What to produce.
Within the records, find every line that includes the word "BUTTON" and copy it.

(Structured diff data)
........

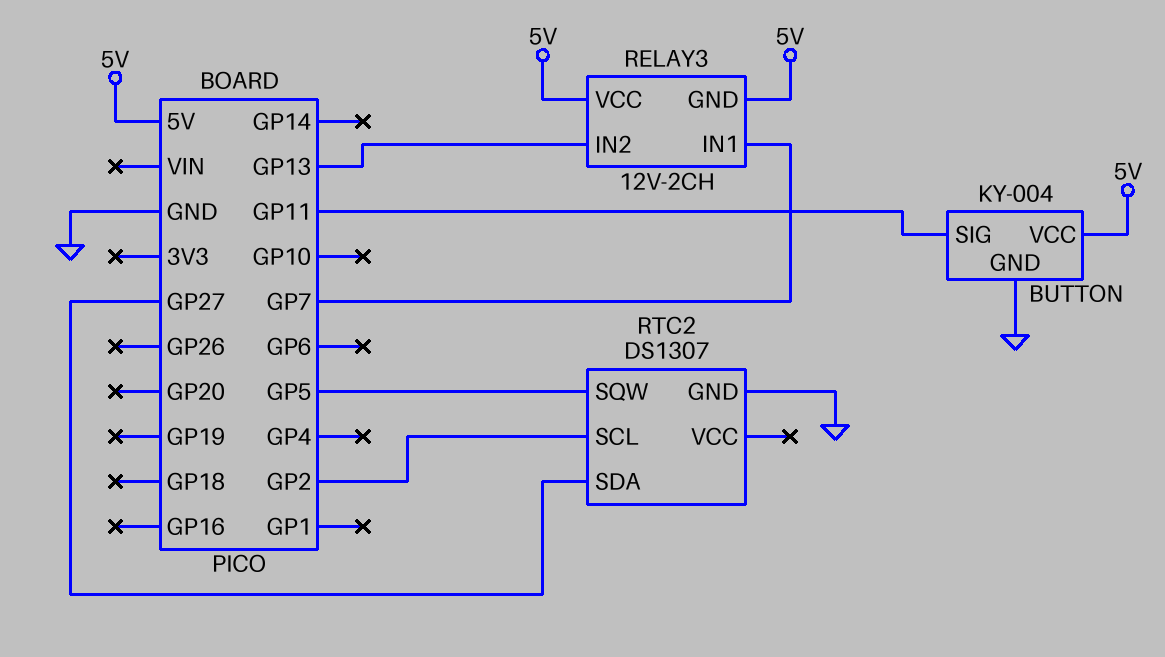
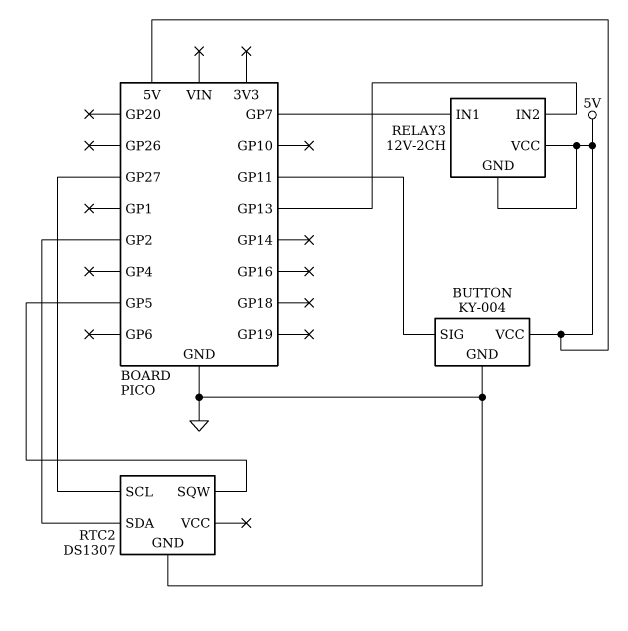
RTC2 pin SCL: GP2 -> GP27
RTC2 pin SDA: GP27 -> GP2

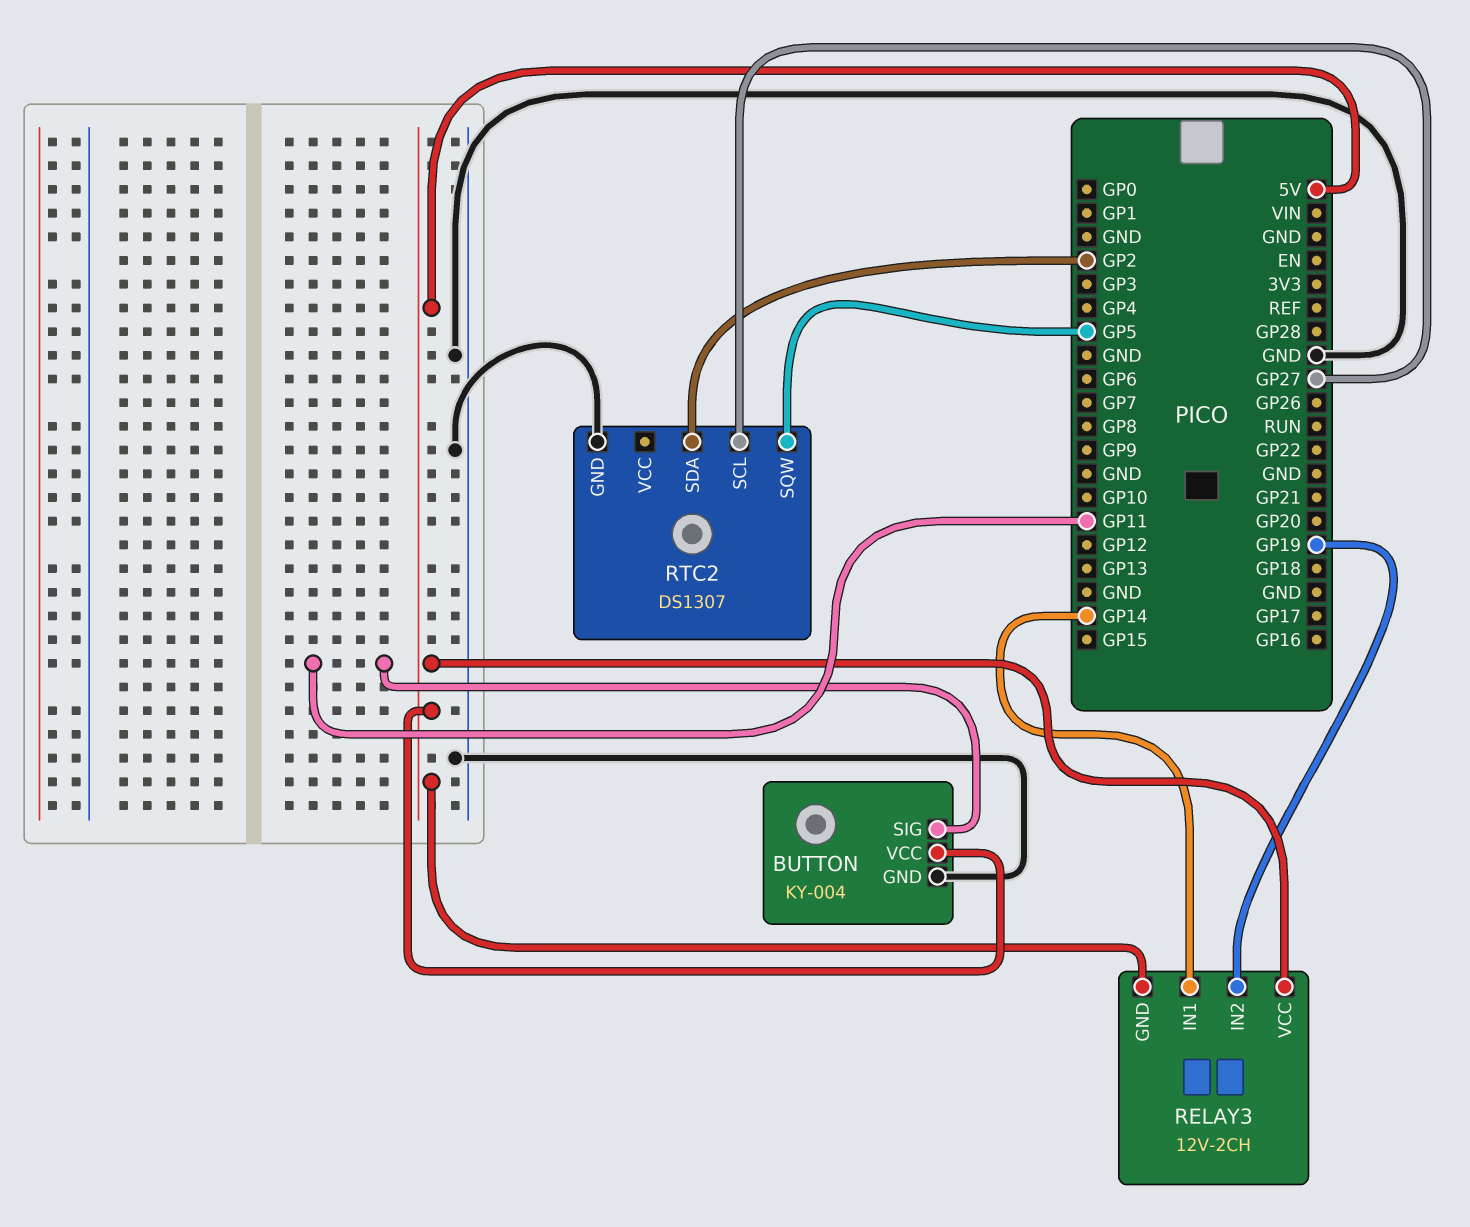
RELAY3 pin IN1: GP7 -> GP14
RELAY3 pin IN2: GP13 -> GP19

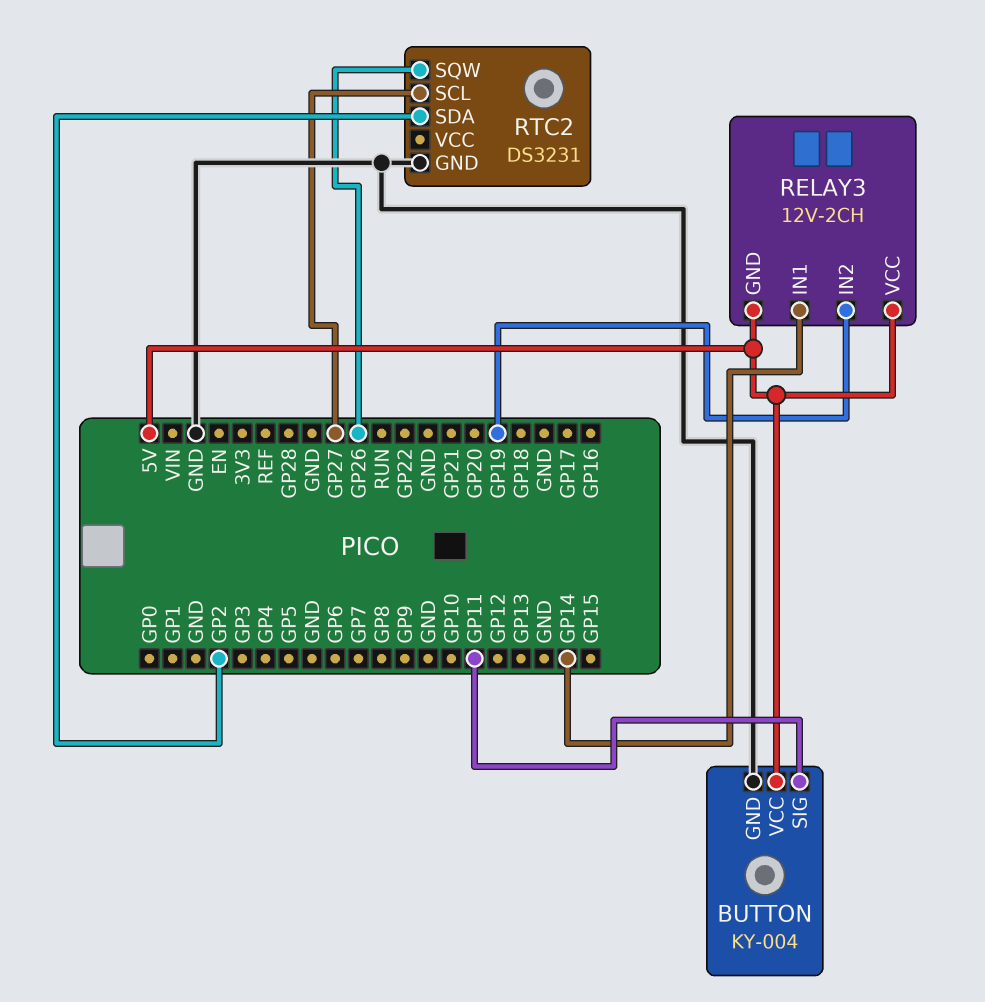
RTC2: DS1307 -> DS3231
RTC2 pin SQW: GP5 -> GP26

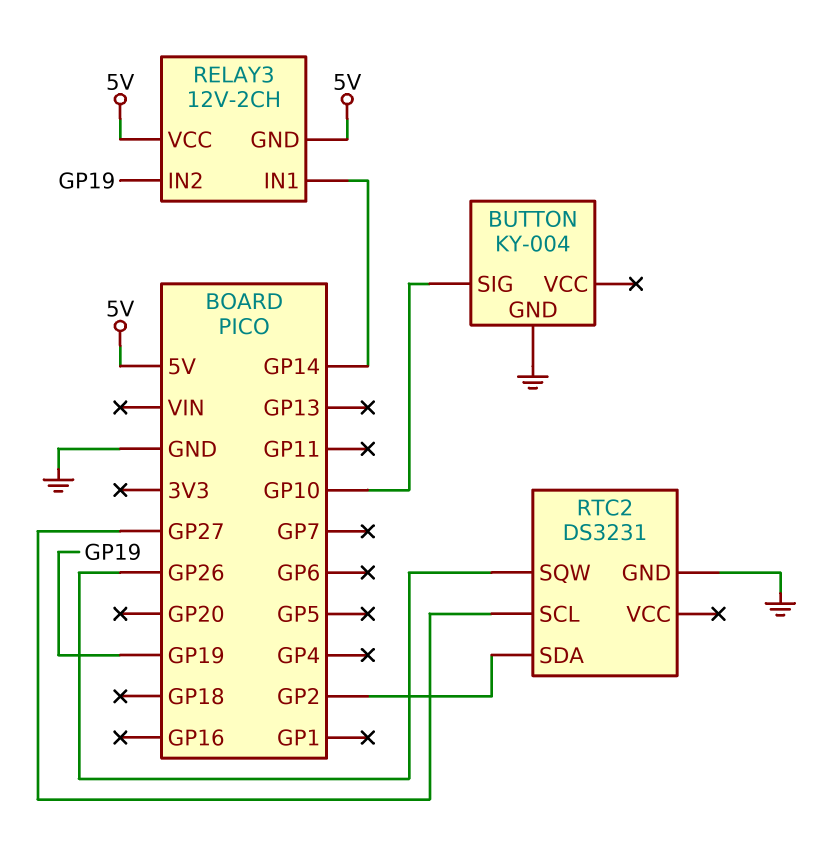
BUTTON pin SIG: GP11 -> GP10
BUTTON pin VCC: 5V -> none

........

Task result.
BUTTON pin SIG: GP11 -> GP10
BUTTON pin VCC: 5V -> none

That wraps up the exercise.